Problem details
Copy every line of the listing that holds the string "purple".

Records shown
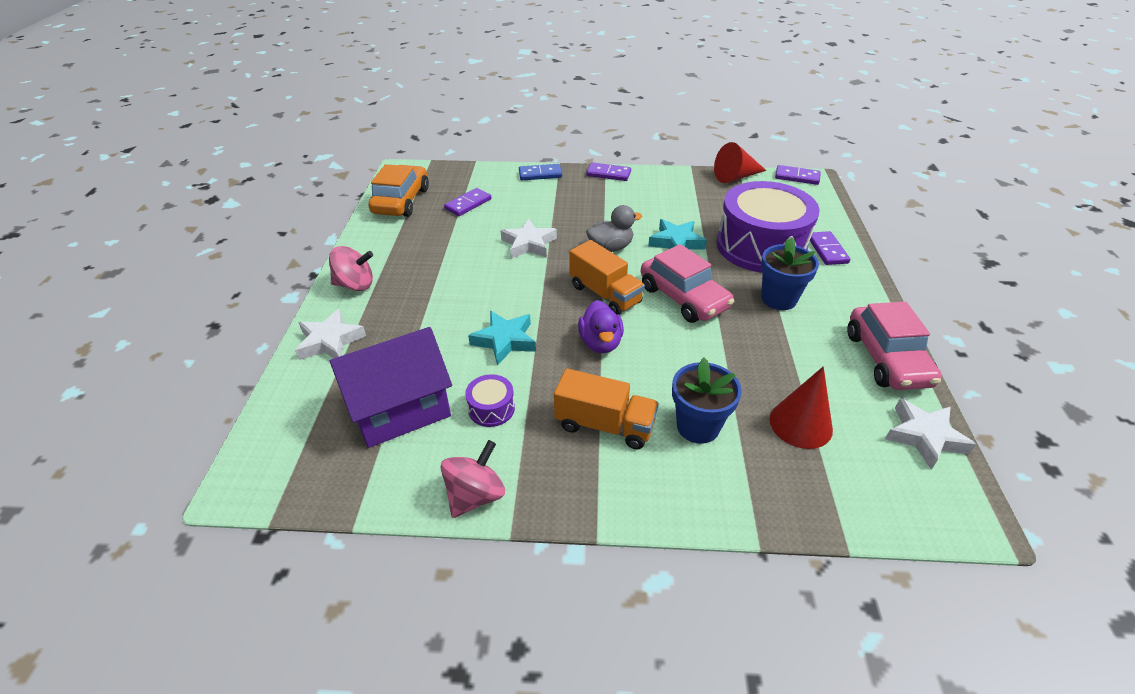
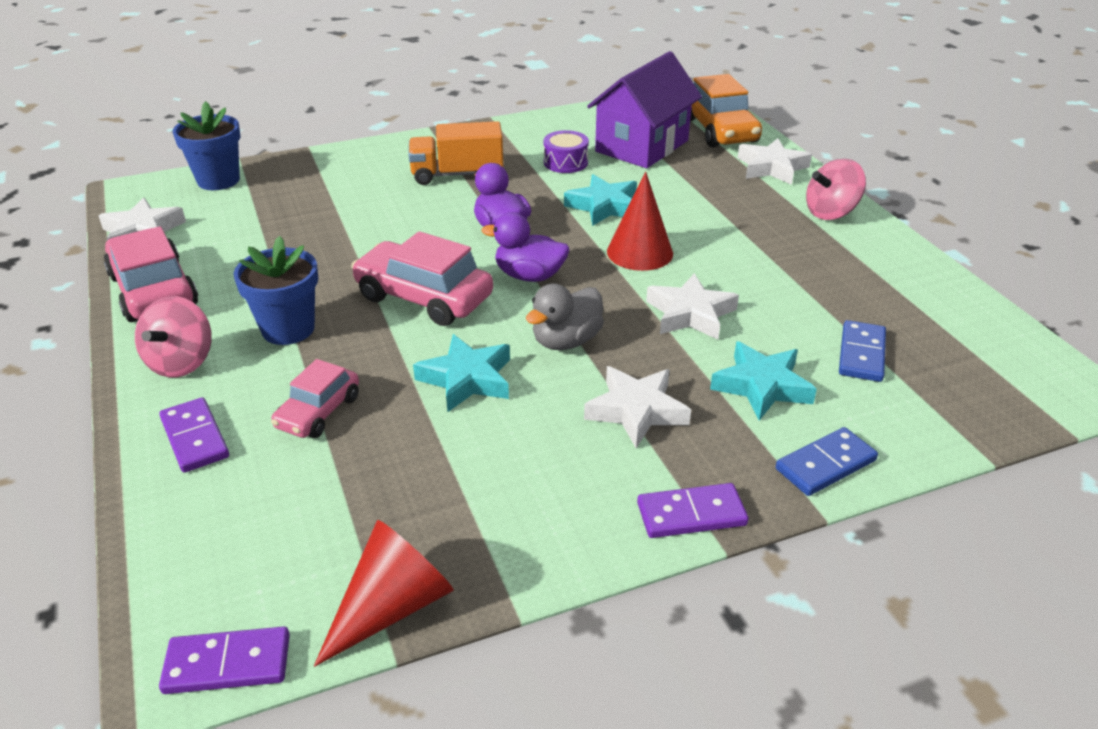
camera: 155 degrees right, 5 degrees down
(401, 201) = (967, 328): orange car -> orange car (719, 130)
(468, 204) = (861, 354): purple domino -> blue domino
(475, 495) = (531, 124): pink spinning top -> pink spinning top (181, 362)
(532, 204) = (762, 386): none -> turquoise star
(600, 209) = (636, 411): none -> white star
(605, 294) = (529, 276): orange truck -> purple duck
(698, 426) = (371, 191): blue flower pot -> blue flower pot (218, 180)
(760, 246) = (318, 412): purple drum -> pink car
(800, 424) = (269, 214): red cone -> red cone (640, 252)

Your response
(468, 204) = (861, 354): purple domino -> blue domino
(605, 294) = (529, 276): orange truck -> purple duck
(760, 246) = (318, 412): purple drum -> pink car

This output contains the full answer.